Work required: Restate the complete material exactly.

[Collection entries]
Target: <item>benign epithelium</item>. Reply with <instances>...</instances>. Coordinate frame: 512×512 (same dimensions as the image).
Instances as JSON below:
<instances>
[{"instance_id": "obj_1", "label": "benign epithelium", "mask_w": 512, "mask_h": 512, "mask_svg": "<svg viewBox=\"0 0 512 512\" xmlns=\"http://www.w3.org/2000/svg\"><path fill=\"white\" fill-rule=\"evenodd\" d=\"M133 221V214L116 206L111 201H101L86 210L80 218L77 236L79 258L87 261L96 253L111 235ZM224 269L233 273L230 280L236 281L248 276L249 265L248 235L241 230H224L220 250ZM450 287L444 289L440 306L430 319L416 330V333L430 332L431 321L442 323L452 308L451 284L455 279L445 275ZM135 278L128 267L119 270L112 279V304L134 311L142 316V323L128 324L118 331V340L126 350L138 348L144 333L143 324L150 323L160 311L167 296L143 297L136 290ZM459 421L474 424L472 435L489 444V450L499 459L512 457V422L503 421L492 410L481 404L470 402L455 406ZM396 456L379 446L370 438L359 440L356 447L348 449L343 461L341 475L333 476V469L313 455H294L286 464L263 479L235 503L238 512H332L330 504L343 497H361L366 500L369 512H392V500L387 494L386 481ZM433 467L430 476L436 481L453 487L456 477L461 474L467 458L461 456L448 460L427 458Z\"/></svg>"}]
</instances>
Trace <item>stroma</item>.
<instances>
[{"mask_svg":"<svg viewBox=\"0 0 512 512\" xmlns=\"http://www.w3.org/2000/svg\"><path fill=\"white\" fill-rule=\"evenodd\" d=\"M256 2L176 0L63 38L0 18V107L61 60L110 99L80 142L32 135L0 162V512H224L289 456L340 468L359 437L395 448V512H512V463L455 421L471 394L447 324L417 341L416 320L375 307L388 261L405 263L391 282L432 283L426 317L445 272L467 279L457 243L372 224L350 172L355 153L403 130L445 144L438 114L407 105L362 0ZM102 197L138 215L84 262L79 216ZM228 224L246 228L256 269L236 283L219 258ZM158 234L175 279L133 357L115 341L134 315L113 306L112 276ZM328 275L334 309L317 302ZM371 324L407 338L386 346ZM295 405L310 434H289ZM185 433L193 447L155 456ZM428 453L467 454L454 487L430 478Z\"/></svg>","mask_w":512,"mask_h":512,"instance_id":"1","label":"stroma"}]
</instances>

Complete answer:
Target: <item>benign epithelium</item>. Reply with <instances>...</instances>. Coordinate frame: 512×512 (same dimensions as the image).
Instances as JSON below:
<instances>
[{"instance_id": "obj_1", "label": "benign epithelium", "mask_w": 512, "mask_h": 512, "mask_svg": "<svg viewBox=\"0 0 512 512\" xmlns=\"http://www.w3.org/2000/svg\"><path fill=\"white\" fill-rule=\"evenodd\" d=\"M133 221V214L116 206L111 201H101L86 210L80 218L77 236L79 258L87 261L96 253L111 235ZM224 269L233 273L230 280L236 281L248 276L249 265L248 235L241 230H224L220 250ZM450 287L444 289L440 306L430 319L416 330V333L430 332L431 321L442 323L452 308L451 284L455 279L445 275ZM135 278L128 267L119 270L112 279V304L134 311L142 316V323L128 324L118 331V340L126 350L138 348L144 333L143 324L150 323L160 311L167 296L143 297L136 290ZM459 421L474 424L472 435L489 444V450L499 459L512 457V422L503 421L492 410L481 404L470 402L455 406ZM396 456L379 446L370 438L359 440L356 447L348 449L343 461L341 475L333 476V469L313 455H294L286 464L263 479L235 503L238 512H332L330 504L343 497H361L366 500L369 512H392V500L387 494L386 481ZM433 467L430 476L436 481L453 487L456 477L461 474L467 458L461 456L448 460L427 458Z\"/></svg>"}]
</instances>
Trace <item>stroma</item>.
<instances>
[{"mask_svg":"<svg viewBox=\"0 0 512 512\" xmlns=\"http://www.w3.org/2000/svg\"><path fill=\"white\" fill-rule=\"evenodd\" d=\"M256 2L176 0L63 38L0 18V107L61 60L110 99L80 142L32 135L0 162V512H224L289 456L340 468L359 437L395 448V512H512V463L455 421L471 394L447 324L417 341L416 320L375 307L388 261L405 263L391 282L432 283L426 317L445 272L467 279L457 243L372 224L350 172L355 153L403 130L445 144L438 114L407 105L362 0ZM102 197L138 215L84 262L79 216ZM228 224L246 228L256 269L236 283L219 258ZM158 234L175 279L133 357L115 341L134 315L113 306L112 276ZM328 275L334 309L317 302ZM371 324L407 338L386 346ZM295 405L310 434H289ZM185 433L193 447L155 456ZM428 453L467 454L454 487L430 478Z\"/></svg>","mask_w":512,"mask_h":512,"instance_id":"1","label":"stroma"}]
</instances>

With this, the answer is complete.